§ Task requirements: A word-for-word copy of the records that follow is needed, with every picture omitted.

§ Dataset extract:

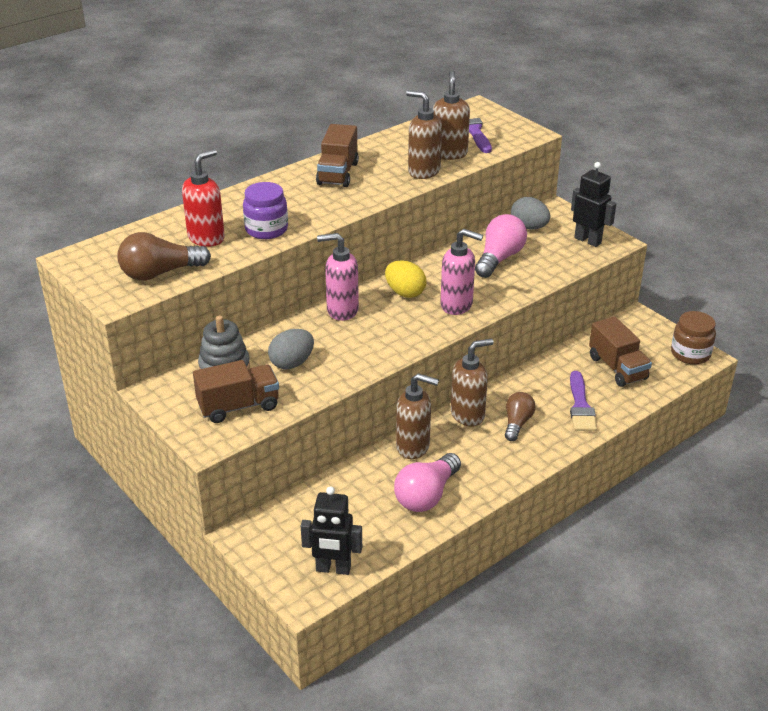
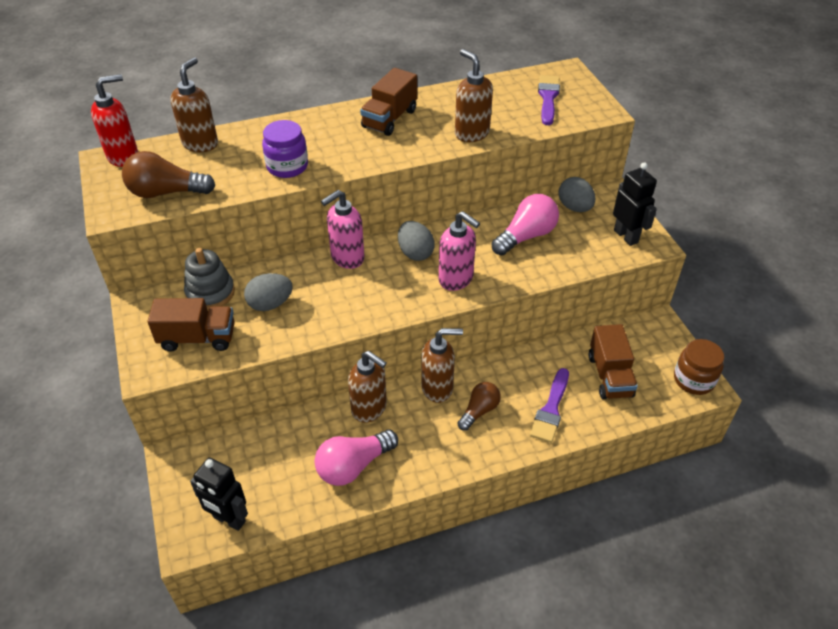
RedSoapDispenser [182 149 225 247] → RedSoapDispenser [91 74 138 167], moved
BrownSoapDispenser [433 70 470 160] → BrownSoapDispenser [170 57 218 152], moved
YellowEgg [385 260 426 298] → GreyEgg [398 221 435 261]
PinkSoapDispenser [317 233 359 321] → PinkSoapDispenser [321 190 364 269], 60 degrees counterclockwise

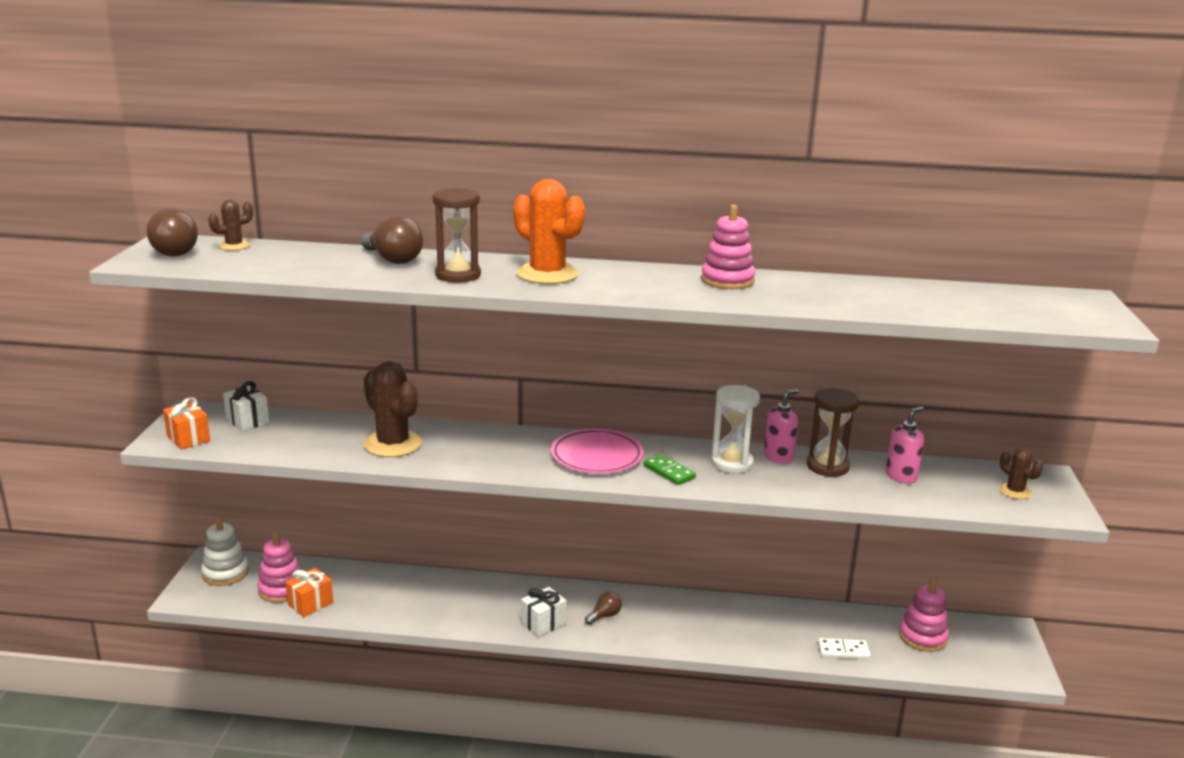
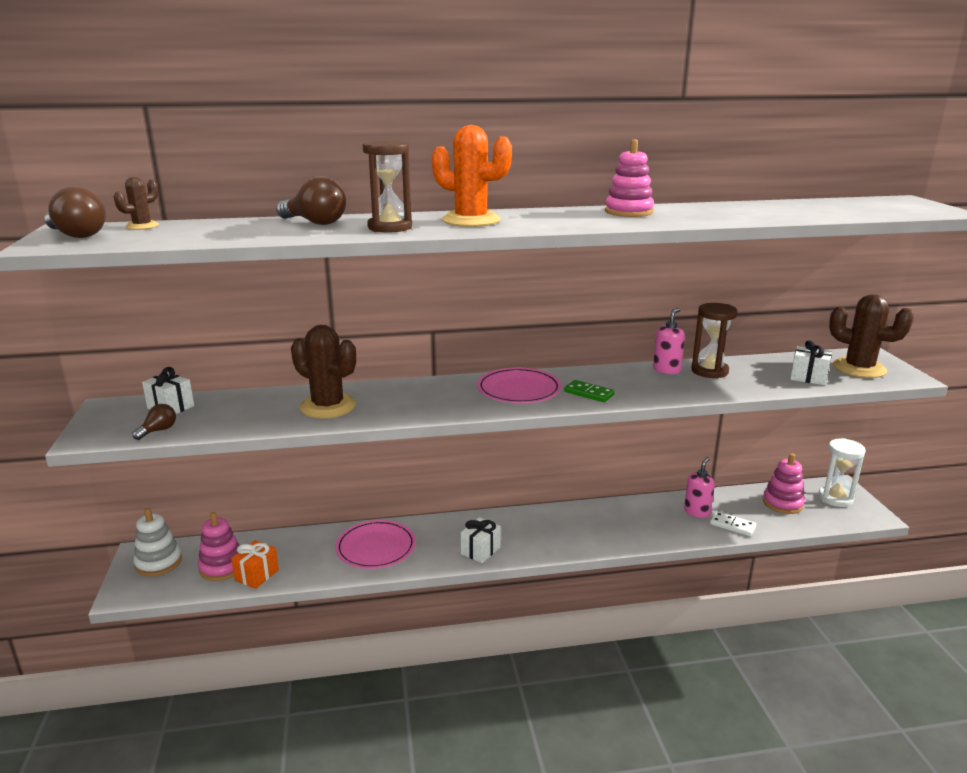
OrangeGift [163 397 210 450] → -
- → PinkPlate [335 520 416 569]
- → WhiteGift [790 340 832 385]
BrownLightBulb [585 592 622 625] → BrownLightBulb [132 404 176 440], moved
WhiteHourglass [711 385 760 473] → WhiteHourglass [818 438 866 507], moved
PinkSoapDispenser [886 407 924 484] → PinkSoapDispenser [684 457 715 518], moved
WhiteDomino [818 638 870 659] → WhiteDomino [710 511 756 536], 45 degrees clockwise
BrownCactus [999 448 1043 499] → BrownCactus [829 294 914 378], x1.94

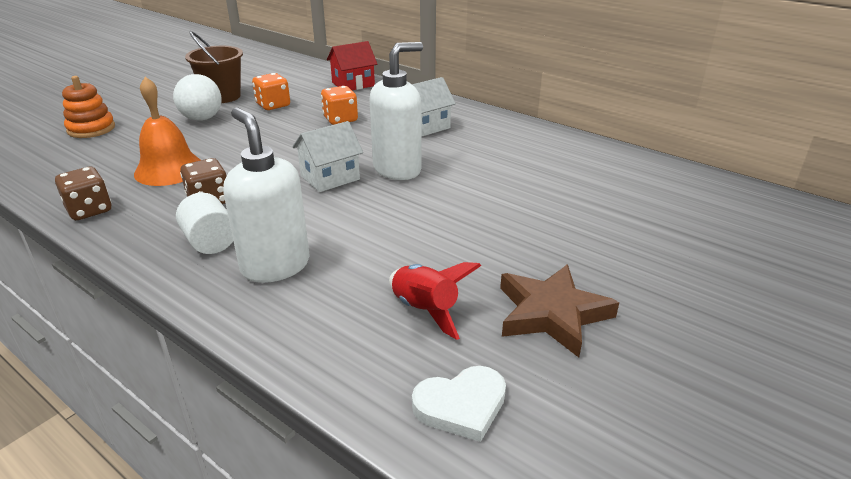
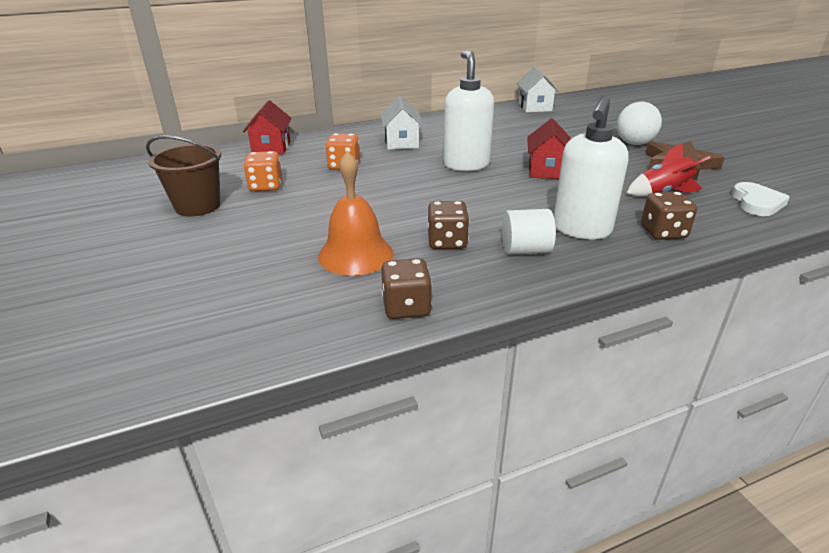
OrangeStackingToy [62 76 115 138] → -
- → RedHouse [527 118 571 179]
- → BrownDice [641 192 697 240]
WhiteBall [173 74 222 121] → WhiteBall [617 102 662 145], moved
WhiteHouse [292 121 363 192] → WhiteHouse [517 67 559 112], moved
WhiteSoapDispenser [223 107 310 283] → WhiteSoapDispenser [554 95 628 240], 60 degrees counterclockwise

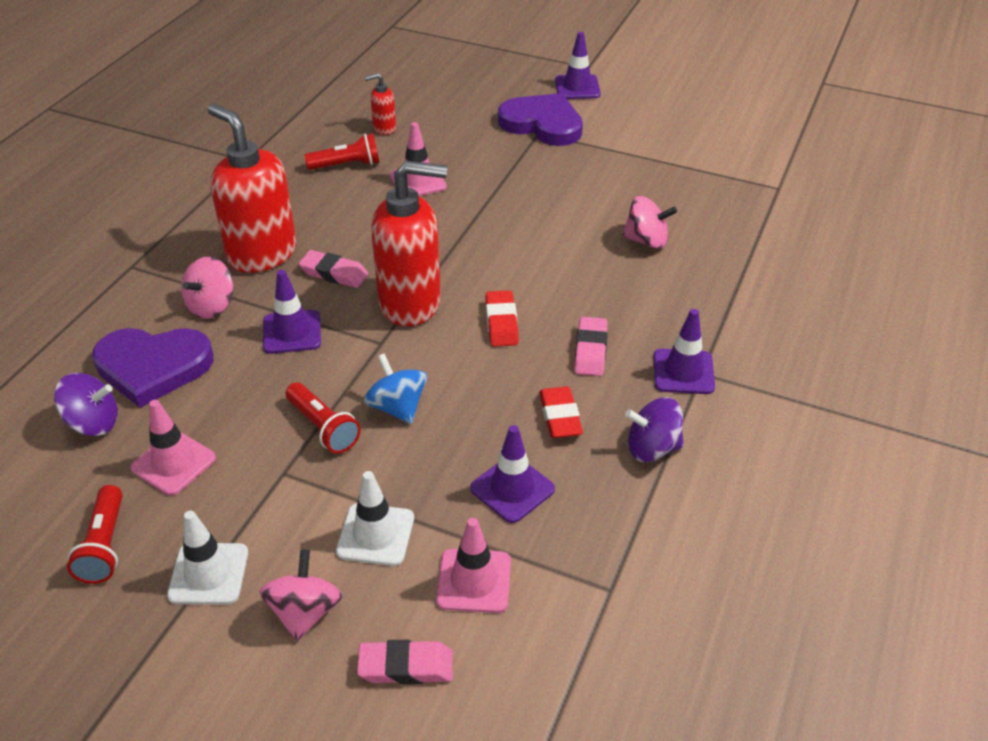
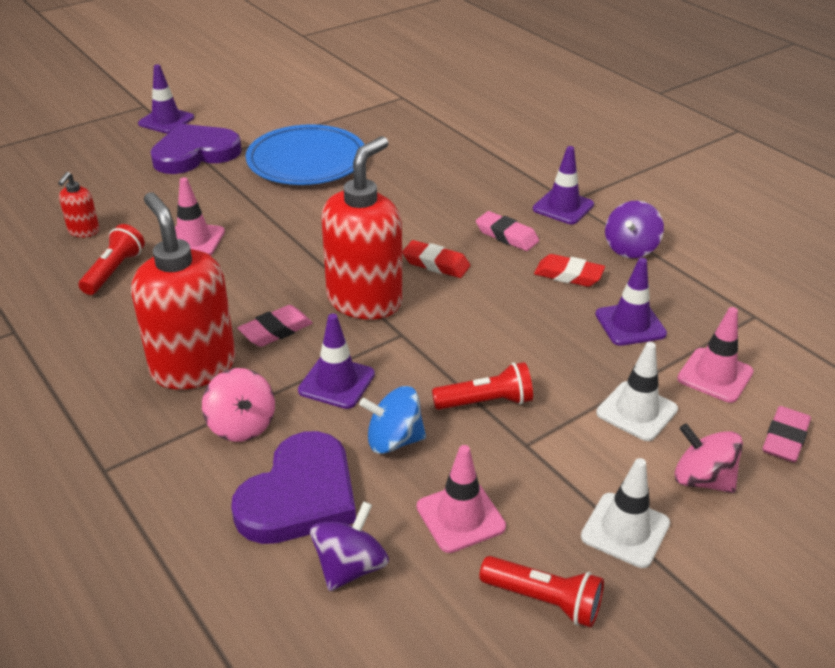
PinkSpinningTop [622 196 677 249] → -
- → BluePlate [246 124 365 185]
BlueSpinningTop [364 353 427 424] → BlueSpinningTop [359 386 426 454], moved
RedSoapDispenser [208 104 296 273] → RedSoapDispenser [131 192 236 390], 75 degrees clockwise

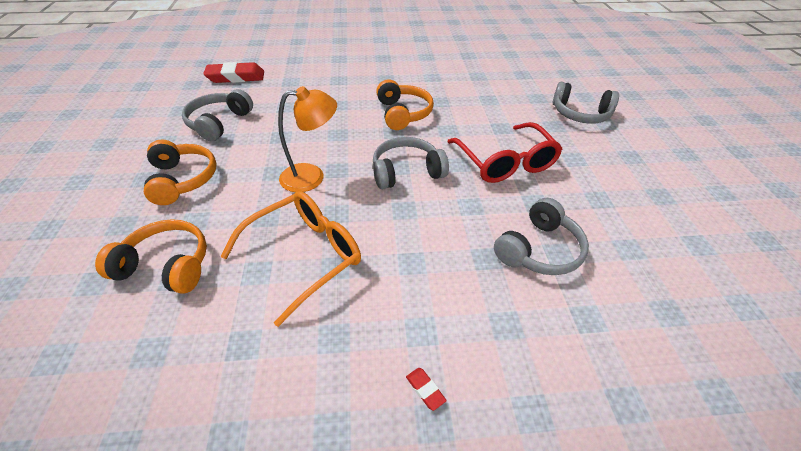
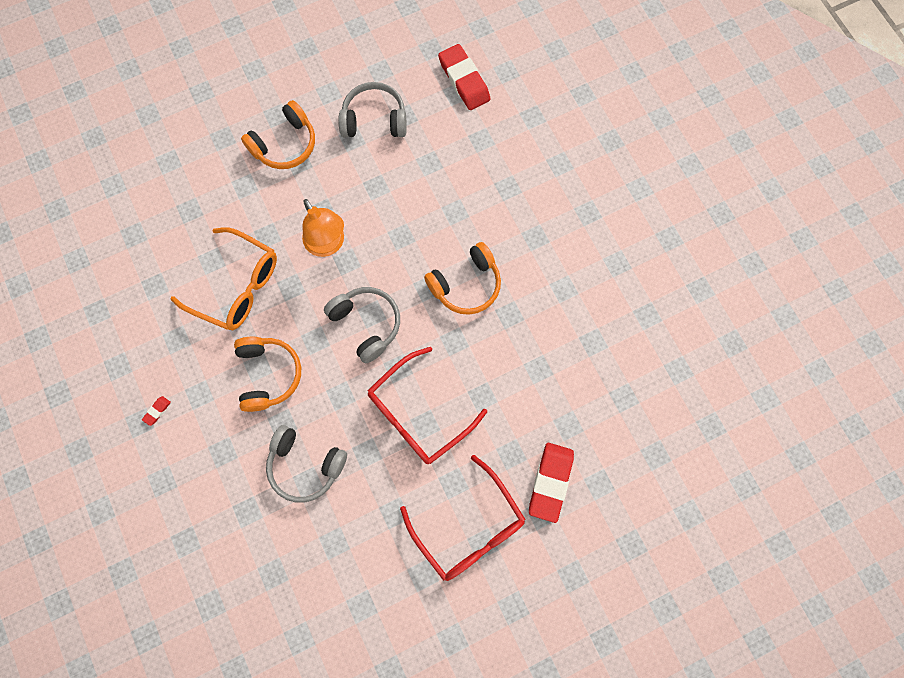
- → RedGlasses [400 455 526 581]
OrangeHeadphones [95 219 207 294] → OrangeHeadphones [234 337 301 412], moved
GreyHeadphones [553 82 619 124] → RedEraser [529 443 574 523]

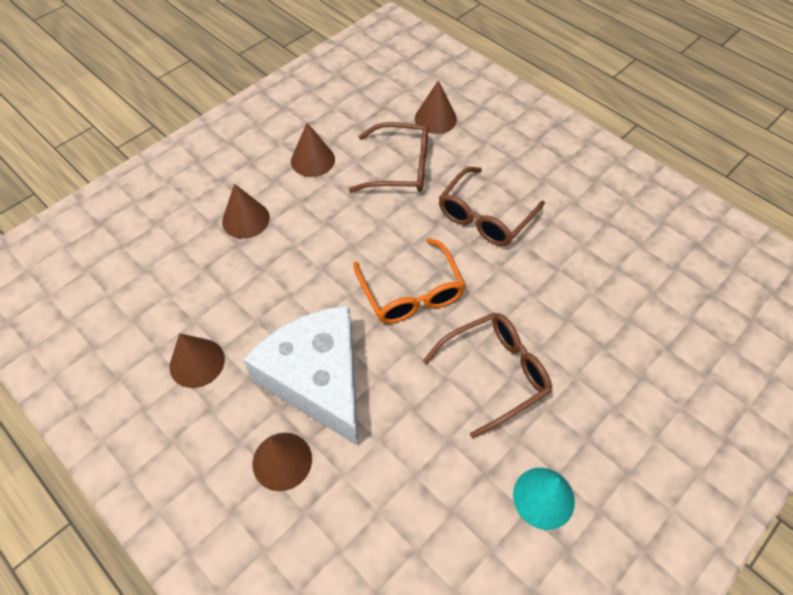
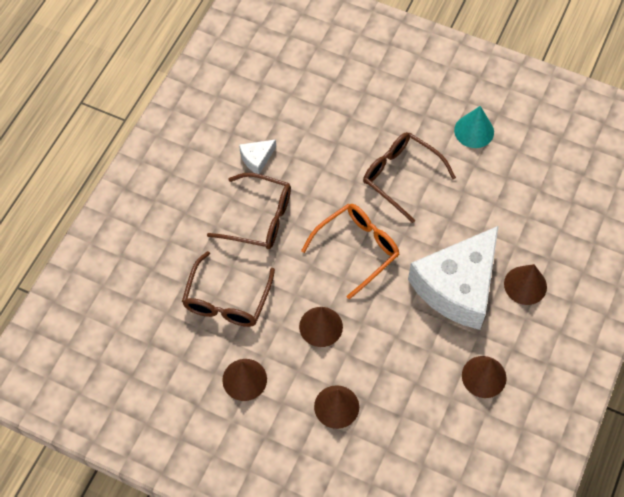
- → WhiteCheese [239 139 276 174]
BrownCone [415 80 457 134] → BrownCone [299 307 343 347], moved
BrownGlasses [349 122 428 192] → BrownGlasses [182 251 275 327], 150 degrees counterclockwise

§ Answer to the exercise:
RedSoapDispenser [182 149 225 247] → RedSoapDispenser [91 74 138 167], moved
BrownSoapDispenser [433 70 470 160] → BrownSoapDispenser [170 57 218 152], moved
YellowEgg [385 260 426 298] → GreyEgg [398 221 435 261]
PinkSoapDispenser [317 233 359 321] → PinkSoapDispenser [321 190 364 269], 60 degrees counterclockwise

OrangeGift [163 397 210 450] → -
- → PinkPlate [335 520 416 569]
- → WhiteGift [790 340 832 385]
BrownLightBulb [585 592 622 625] → BrownLightBulb [132 404 176 440], moved
WhiteHourglass [711 385 760 473] → WhiteHourglass [818 438 866 507], moved
PinkSoapDispenser [886 407 924 484] → PinkSoapDispenser [684 457 715 518], moved
WhiteDomino [818 638 870 659] → WhiteDomino [710 511 756 536], 45 degrees clockwise
BrownCactus [999 448 1043 499] → BrownCactus [829 294 914 378], x1.94

OrangeStackingToy [62 76 115 138] → -
- → RedHouse [527 118 571 179]
- → BrownDice [641 192 697 240]
WhiteBall [173 74 222 121] → WhiteBall [617 102 662 145], moved
WhiteHouse [292 121 363 192] → WhiteHouse [517 67 559 112], moved
WhiteSoapDispenser [223 107 310 283] → WhiteSoapDispenser [554 95 628 240], 60 degrees counterclockwise

PinkSpinningTop [622 196 677 249] → -
- → BluePlate [246 124 365 185]
BlueSpinningTop [364 353 427 424] → BlueSpinningTop [359 386 426 454], moved
RedSoapDispenser [208 104 296 273] → RedSoapDispenser [131 192 236 390], 75 degrees clockwise

- → RedGlasses [400 455 526 581]
OrangeHeadphones [95 219 207 294] → OrangeHeadphones [234 337 301 412], moved
GreyHeadphones [553 82 619 124] → RedEraser [529 443 574 523]

- → WhiteCheese [239 139 276 174]
BrownCone [415 80 457 134] → BrownCone [299 307 343 347], moved
BrownGlasses [349 122 428 192] → BrownGlasses [182 251 275 327], 150 degrees counterclockwise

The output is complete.